**Problem to work on**:
Without the pictures, can you quote each line below exactly?

**Records shown**:

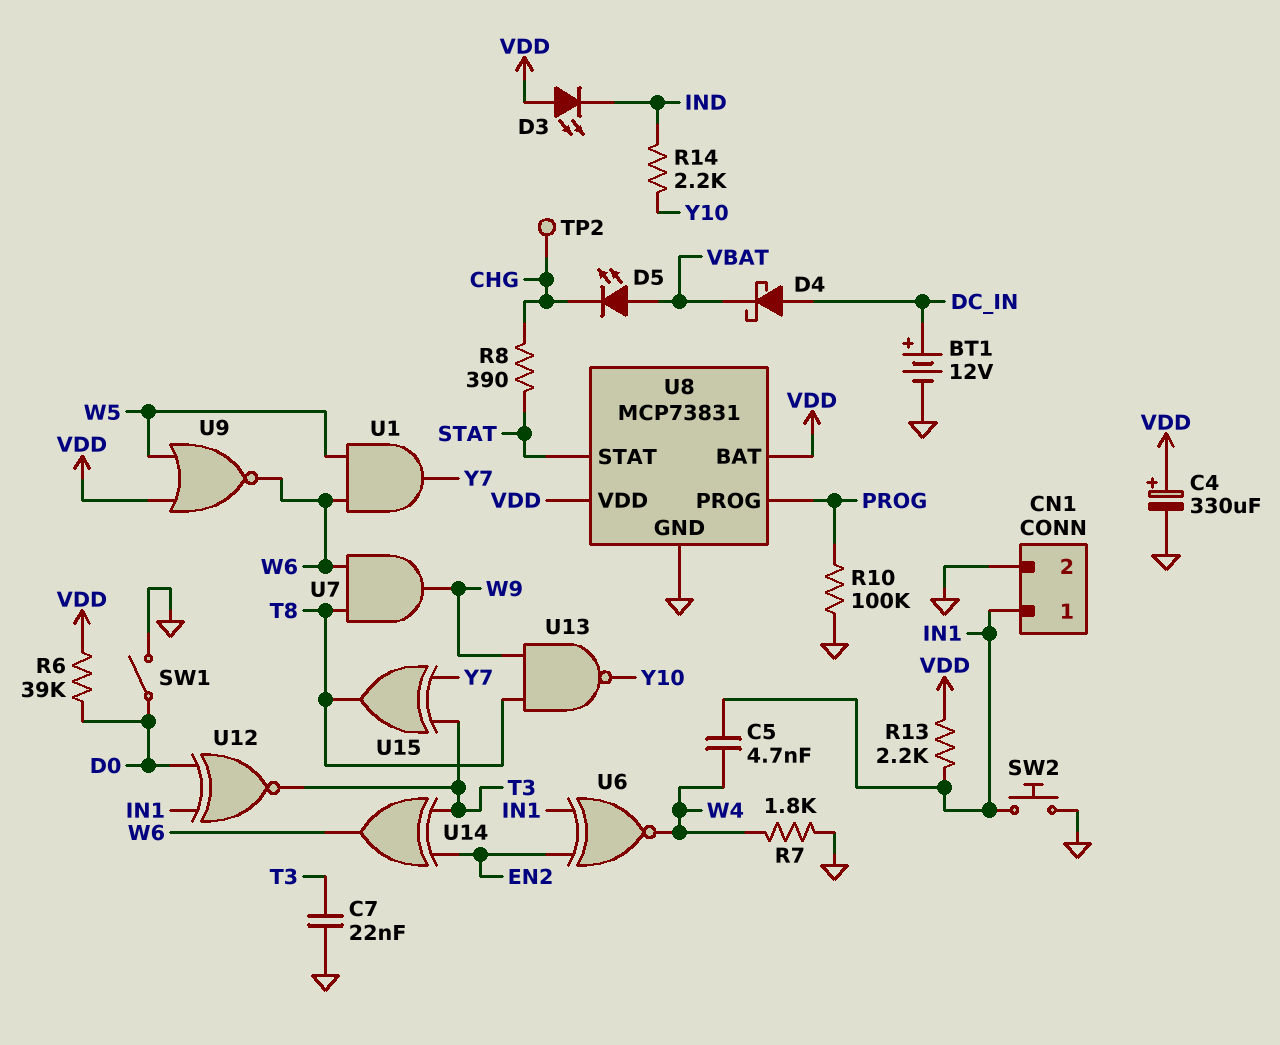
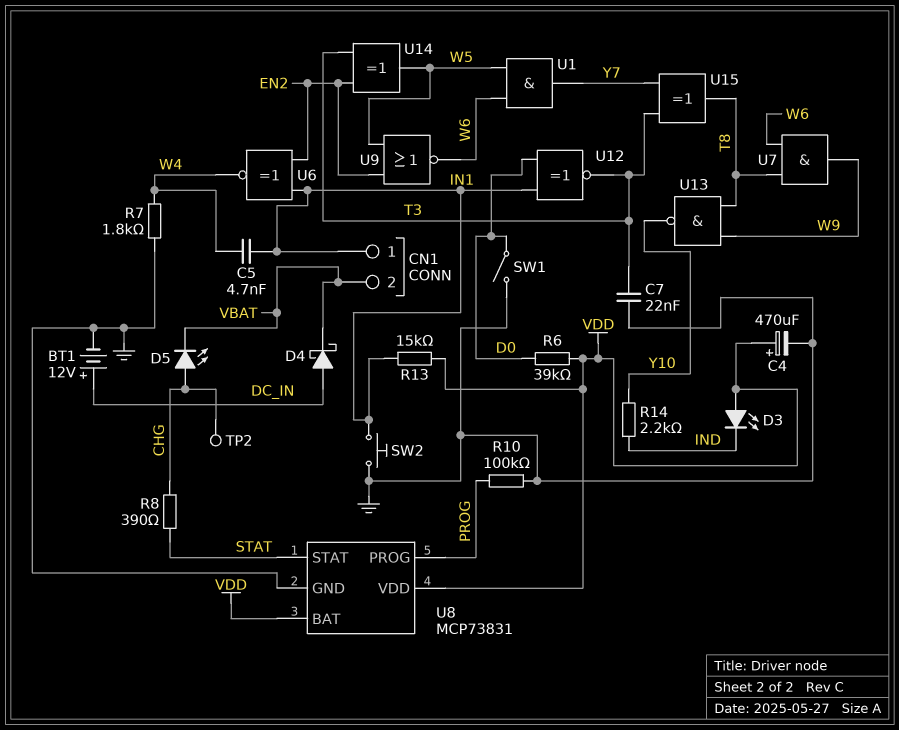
C4: 330uF (plus VDD, minus GND) -> 470uF (plus VDD, minus GND)
CN1 pin 2: GND -> VBAT
D5: LED (A VBAT, K CHG) -> LED (A CHG, K VBAT)
R13: 2.2k (IN1, VDD) -> 15k (IN1, VDD)
U9: NOR (in VDD, in W5, out W6) -> NOR (in EN2, in W5, out W6)
U14: XOR (in EN2, in T3, out W6) -> XOR (in EN2, in T3, out W5)

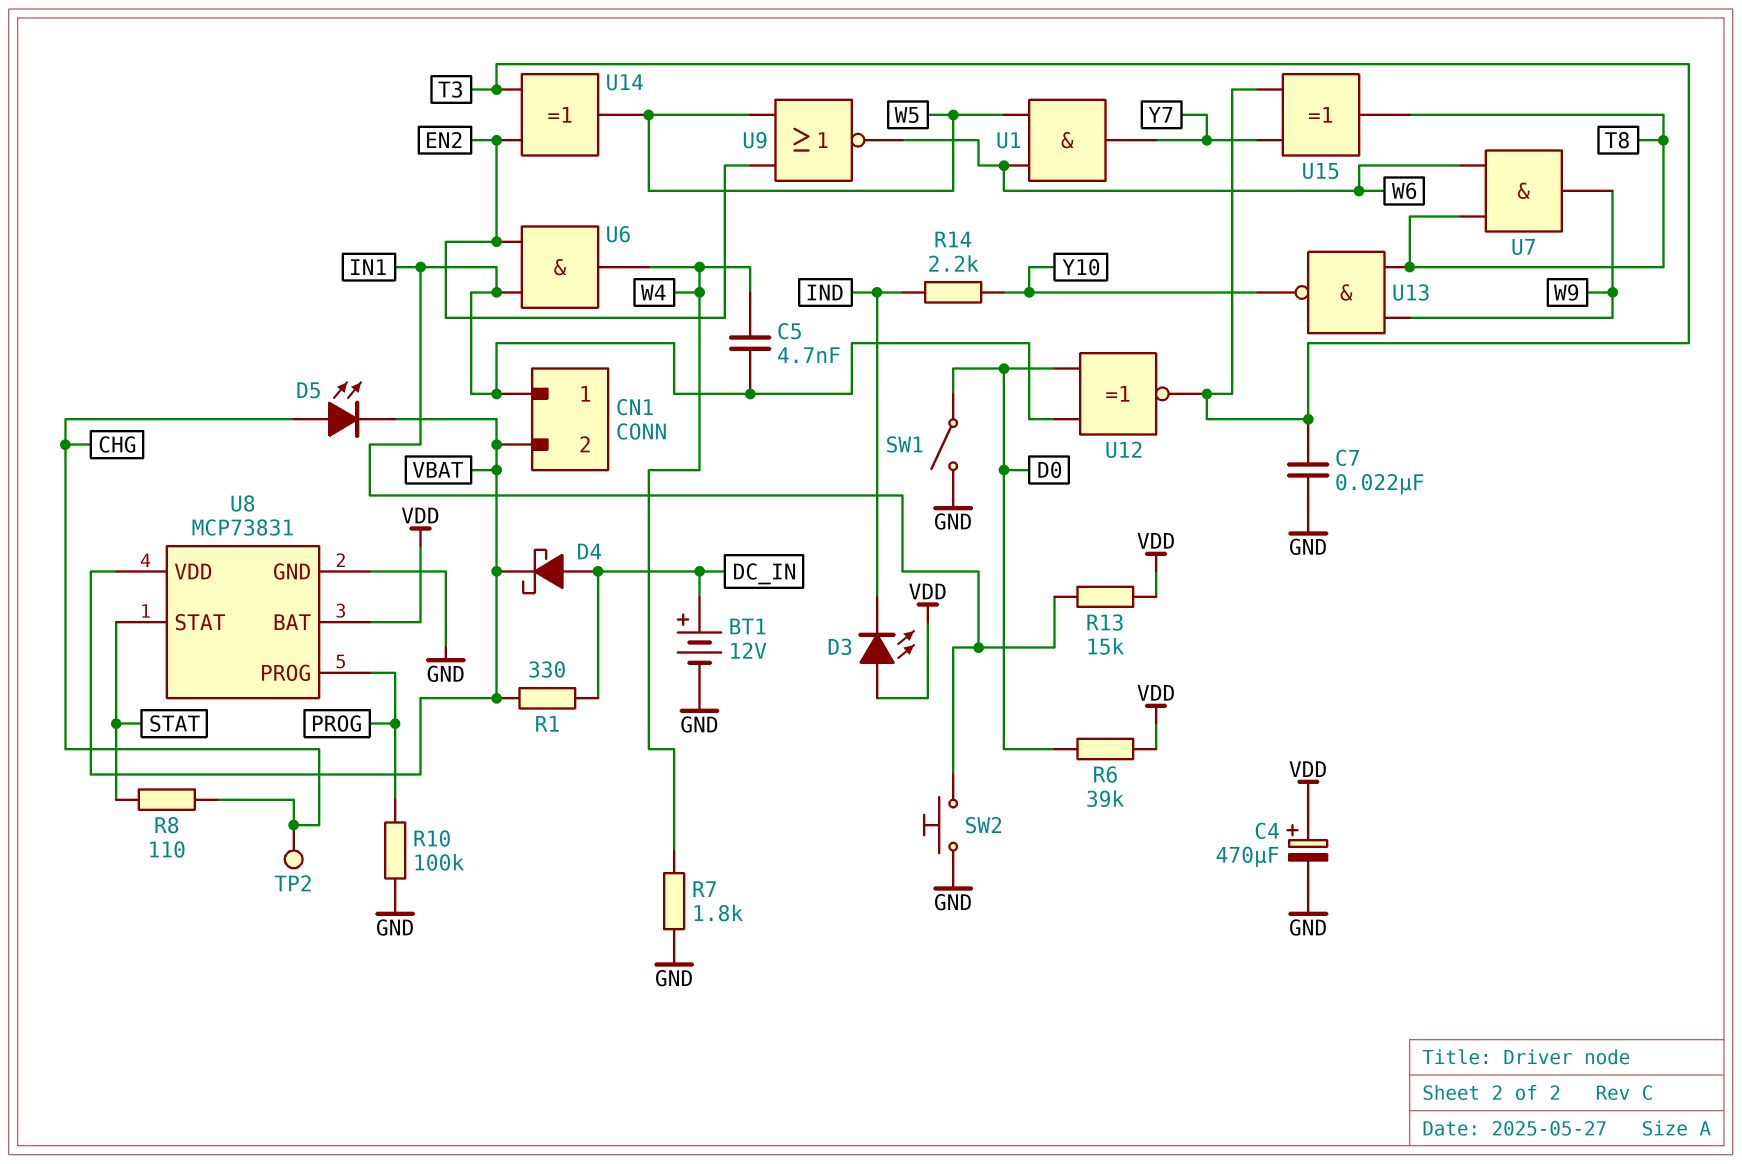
R1: none -> 330 (DC_IN, VBAT)
R8: 390 (CHG, STAT) -> 110 (CHG, STAT)
U6: XNOR (in EN2, in IN1, out W4) -> AND (in EN2, in IN1, out W4)
U8 pin VDD: VDD -> VBAT

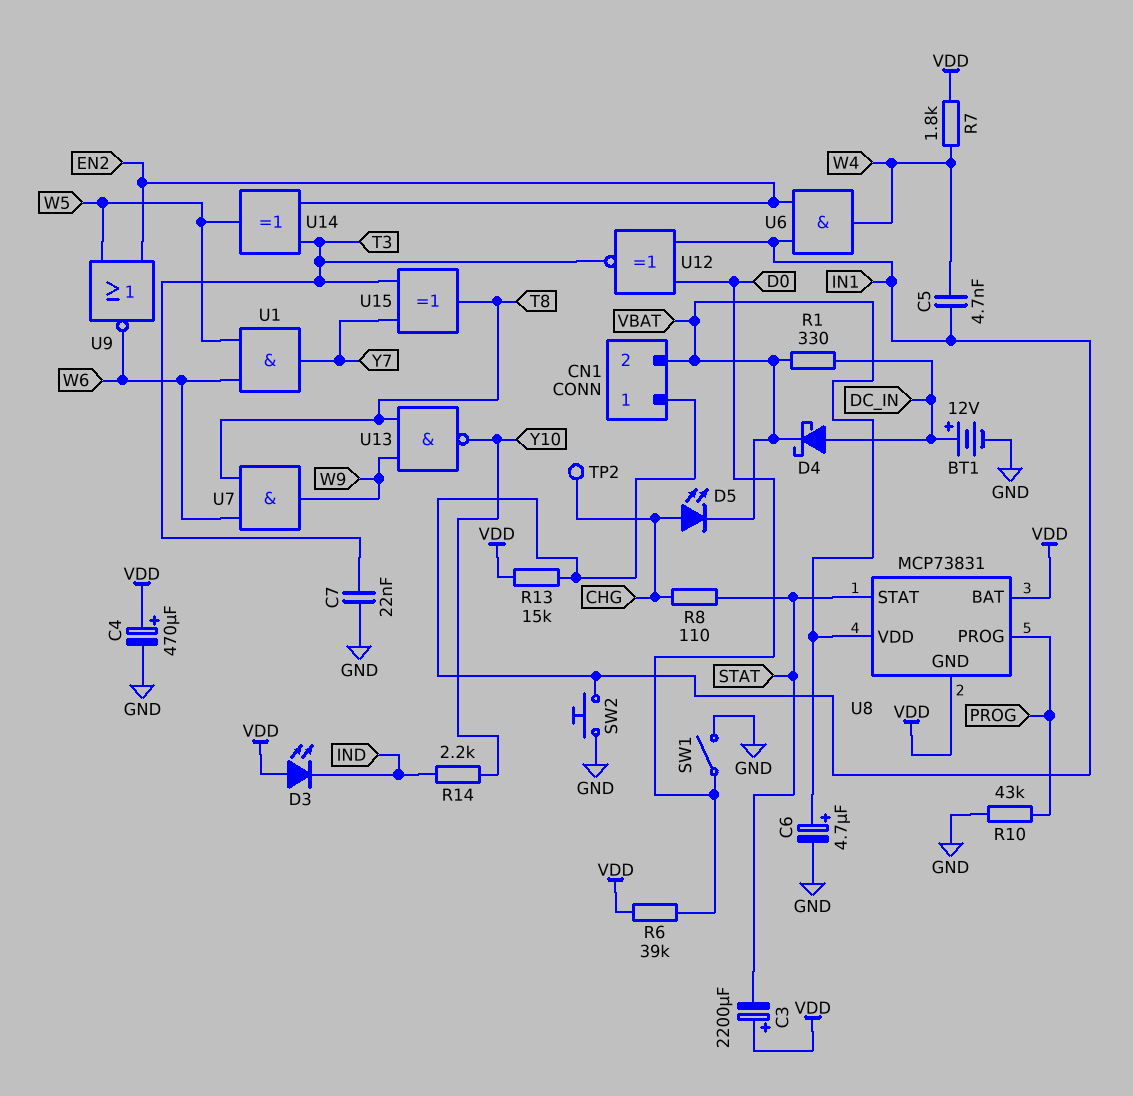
C3: none -> 2200uF (plus VDD, minus STAT)
C6: none -> 4.7uF (plus VBAT, minus GND)
R7: 1.8k (GND, W4) -> 1.8k (VDD, W4)
R10: 100k (GND, PROG) -> 43k (GND, PROG)
U8 pin GND: GND -> VDD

**Solved exercise**:
C4: 330uF (plus VDD, minus GND) -> 470uF (plus VDD, minus GND)
CN1 pin 2: GND -> VBAT
D5: LED (A VBAT, K CHG) -> LED (A CHG, K VBAT)
R13: 2.2k (IN1, VDD) -> 15k (IN1, VDD)
U9: NOR (in VDD, in W5, out W6) -> NOR (in EN2, in W5, out W6)
U14: XOR (in EN2, in T3, out W6) -> XOR (in EN2, in T3, out W5)

R1: none -> 330 (DC_IN, VBAT)
R8: 390 (CHG, STAT) -> 110 (CHG, STAT)
U6: XNOR (in EN2, in IN1, out W4) -> AND (in EN2, in IN1, out W4)
U8 pin VDD: VDD -> VBAT

C3: none -> 2200uF (plus VDD, minus STAT)
C6: none -> 4.7uF (plus VBAT, minus GND)
R7: 1.8k (GND, W4) -> 1.8k (VDD, W4)
R10: 100k (GND, PROG) -> 43k (GND, PROG)
U8 pin GND: GND -> VDD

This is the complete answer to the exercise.